(EXERCISE REQUIREMENTS):
Write the records out exactly as they read, but not the pictures.

──────── EXCERPTED DATA ────────

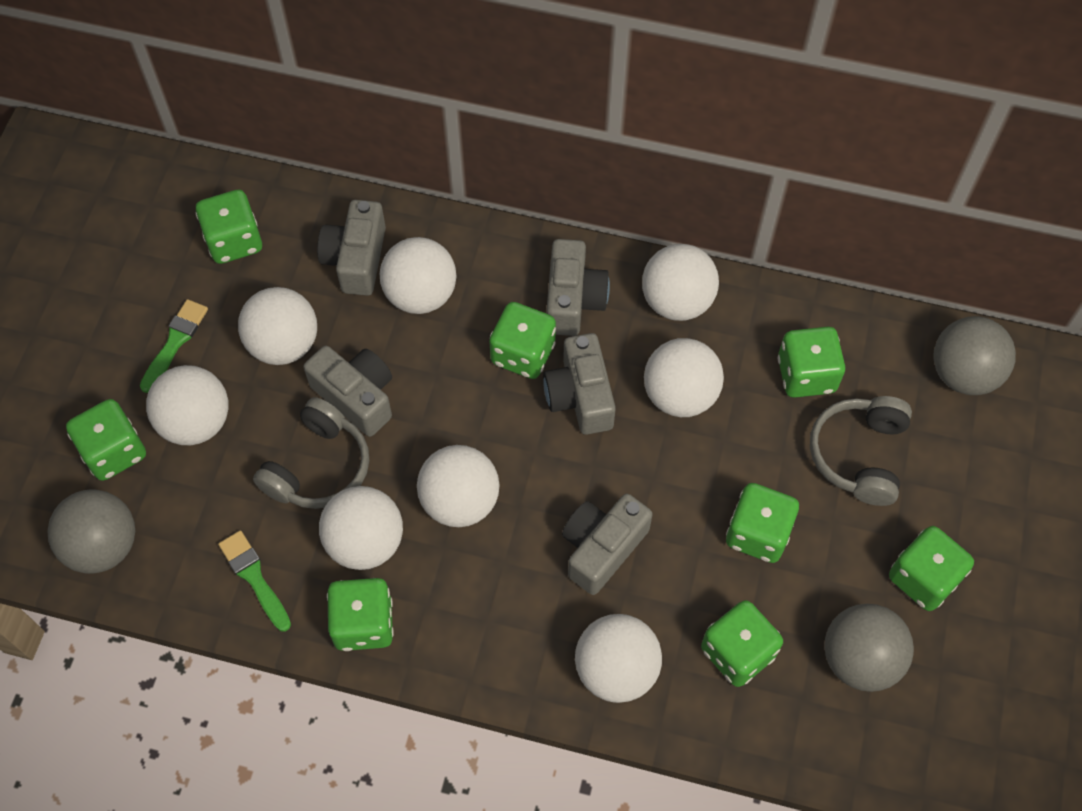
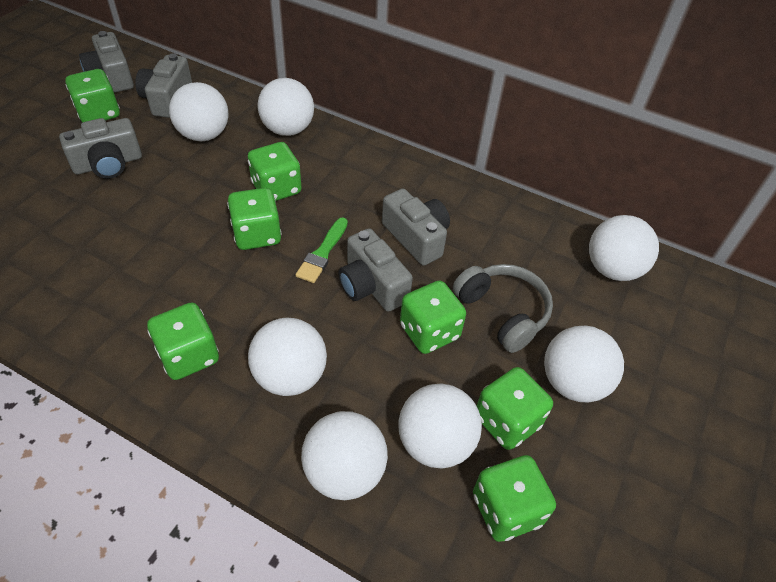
green brush: 2 -> 1
green dice: 8 -> 7
grey ball: 3 -> 0
grey headphones: 2 -> 1
white ball: 8 -> 7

────────

(RESPONSE BELOW):
green brush: 2 -> 1
green dice: 8 -> 7
grey ball: 3 -> 0
grey headphones: 2 -> 1
white ball: 8 -> 7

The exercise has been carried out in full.